*ENTRIES SHOWN*
::::::::::
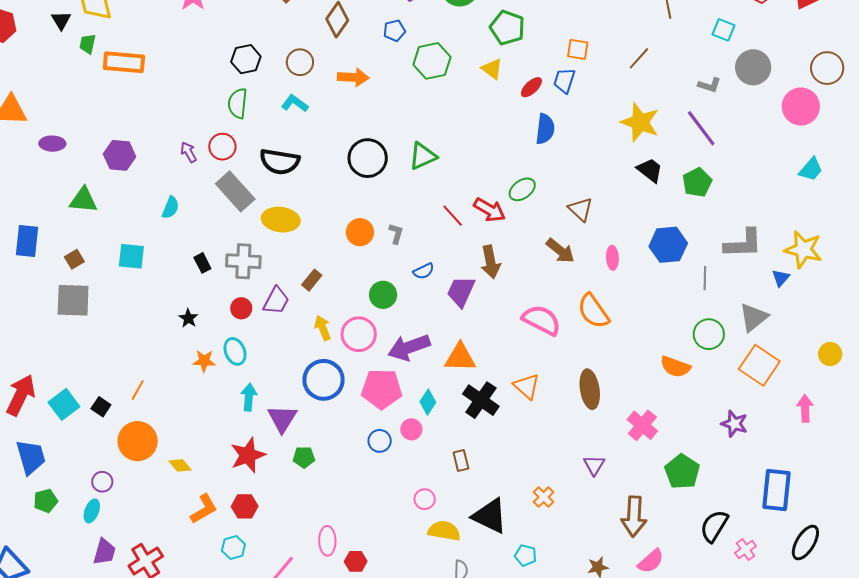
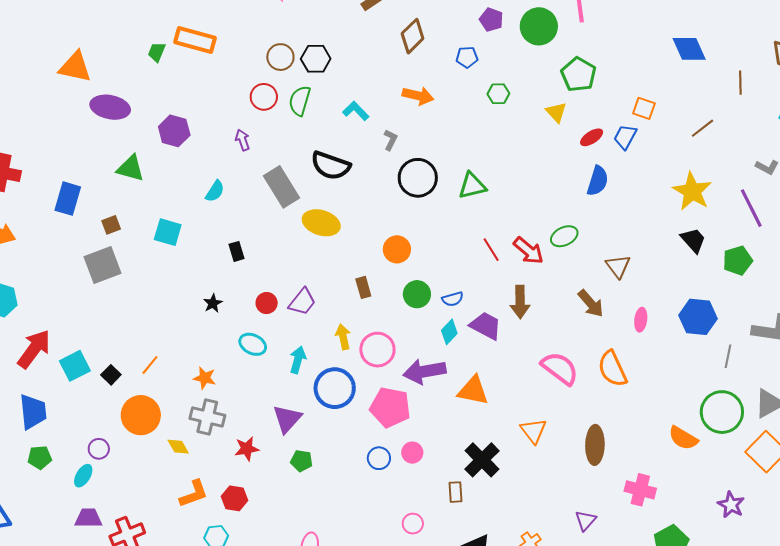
green trapezoid: (88, 44) -> (157, 52), moved
green hexagon: (432, 61) -> (498, 94), size x0.6
brown circle: (300, 62) -> (280, 57), moved
purple ellipse: (52, 144) -> (110, 107), size x1.5
red circle: (222, 147) -> (264, 97), moved
gray L-shape: (396, 234) -> (391, 140), moved
gray cross: (243, 261) -> (207, 417), moved
brown rectangle: (312, 280) -> (363, 287), moved, turned -65
purple trapezoid: (461, 291) -> (486, 326), turned 84
green circle: (383, 295) -> (417, 294), moved
gray square: (73, 300) -> (103, 265), turned -33
green circle: (709, 334) -> (722, 412), size x1.4
cyan ellipse: (235, 351) -> (253, 344), turned -52
orange star: (204, 361) -> (205, 378), moved
cyan arrow: (249, 397) -> (298, 360), moved
black cross: (481, 400) -> (482, 460), moved
cyan diamond: (428, 402) -> (449, 332), moved
pink cross: (642, 425) -> (640, 490), turned -36
red star: (248, 455) -> (247, 449), size x0.7
purple trapezoid: (104, 552) -> (88, 518), turned -116

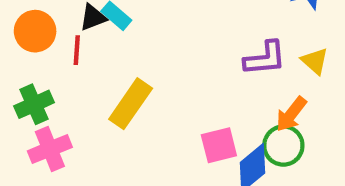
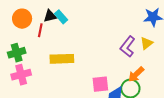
purple L-shape: (265, 58) -> (128, 47), turned 125
yellow triangle: (315, 61) -> (147, 43), moved, turned 32
yellow rectangle: (131, 104) -> (62, 59), turned 45

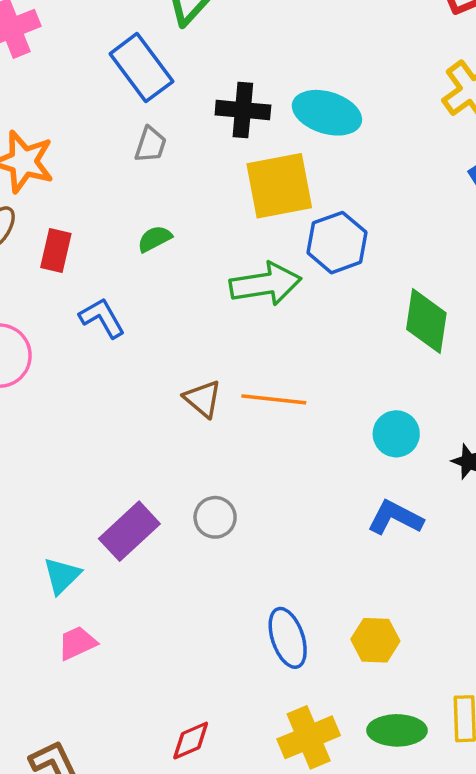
::::::::::
*TASK DESCRIPTION*
Leave out the pictures and print each record exactly as it stands.

*EXERCISE RESULT*
green trapezoid: (88, 44) -> (157, 52), moved
green hexagon: (432, 61) -> (498, 94), size x0.6
brown circle: (300, 62) -> (280, 57), moved
purple ellipse: (52, 144) -> (110, 107), size x1.5
red circle: (222, 147) -> (264, 97), moved
gray L-shape: (396, 234) -> (391, 140), moved
gray cross: (243, 261) -> (207, 417), moved
brown rectangle: (312, 280) -> (363, 287), moved, turned -65
purple trapezoid: (461, 291) -> (486, 326), turned 84
green circle: (383, 295) -> (417, 294), moved
gray square: (73, 300) -> (103, 265), turned -33
green circle: (709, 334) -> (722, 412), size x1.4
cyan ellipse: (235, 351) -> (253, 344), turned -52
orange star: (204, 361) -> (205, 378), moved
cyan arrow: (249, 397) -> (298, 360), moved
black cross: (481, 400) -> (482, 460), moved
cyan diamond: (428, 402) -> (449, 332), moved
pink cross: (642, 425) -> (640, 490), turned -36
red star: (248, 455) -> (247, 449), size x0.7
purple trapezoid: (104, 552) -> (88, 518), turned -116

purple L-shape: (265, 58) -> (128, 47), turned 125
yellow triangle: (315, 61) -> (147, 43), moved, turned 32
yellow rectangle: (131, 104) -> (62, 59), turned 45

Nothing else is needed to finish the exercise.